*** Opening Information provided ***

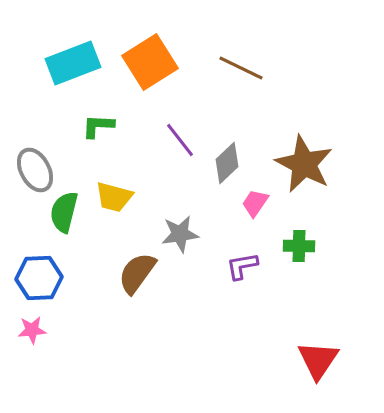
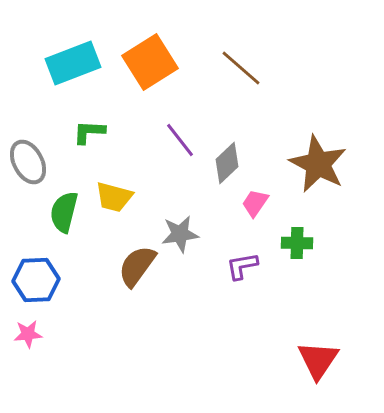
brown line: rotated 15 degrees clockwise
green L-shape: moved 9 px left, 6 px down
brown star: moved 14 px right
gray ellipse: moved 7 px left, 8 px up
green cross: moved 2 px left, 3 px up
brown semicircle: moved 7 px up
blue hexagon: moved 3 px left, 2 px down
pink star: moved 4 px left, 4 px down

*** Closing Information provided ***

Please return exactly the lines that run from the line with "green cross: moved 2 px left, 3 px up" through the end of the records above, both included, and nothing more.

green cross: moved 2 px left, 3 px up
brown semicircle: moved 7 px up
blue hexagon: moved 3 px left, 2 px down
pink star: moved 4 px left, 4 px down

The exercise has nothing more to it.